_Assignment_: For the data that follows, return each line unchanged and drop the pictures.

_Scene difference descriptions_:

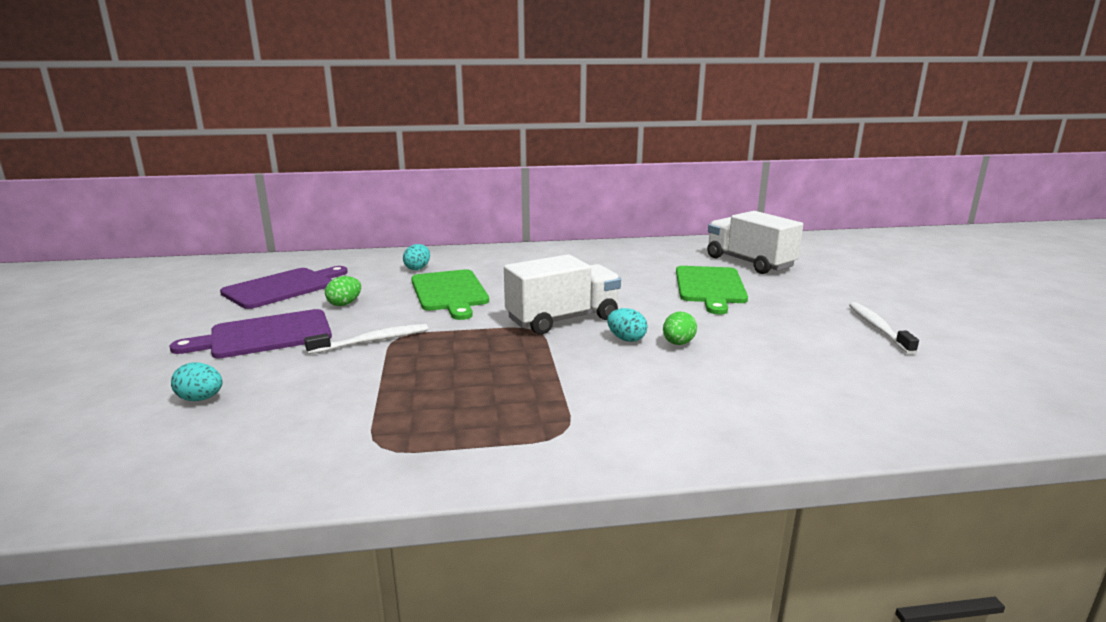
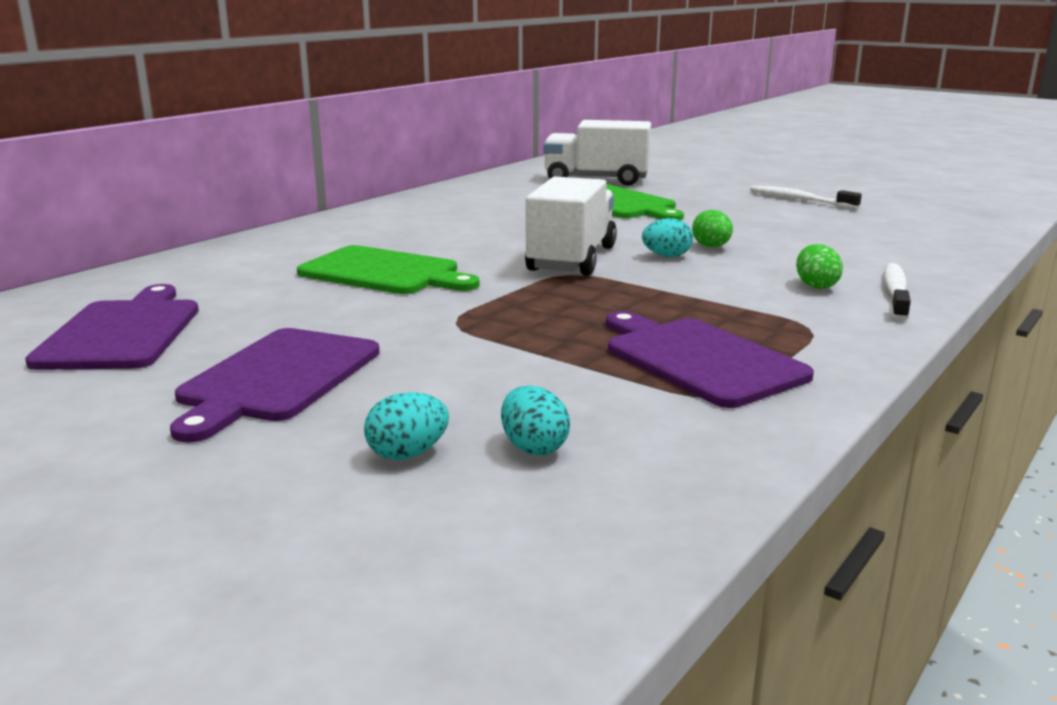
camera: 45 degrees left, 0 degrees up
(345, 304) = (283, 319): green egg -> green egg (816, 286)
(372, 341) = (438, 335): white toothbrush -> white toothbrush (895, 293)
(417, 268) = (266, 263): turquoise egg -> turquoise egg (534, 448)
(436, 418) = (699, 359): none -> purple cutting board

_Solution for this exercise_:
camera: 45 degrees left, 0 degrees up
(345, 304) = (283, 319): green egg -> green egg (816, 286)
(372, 341) = (438, 335): white toothbrush -> white toothbrush (895, 293)
(417, 268) = (266, 263): turquoise egg -> turquoise egg (534, 448)
(436, 418) = (699, 359): none -> purple cutting board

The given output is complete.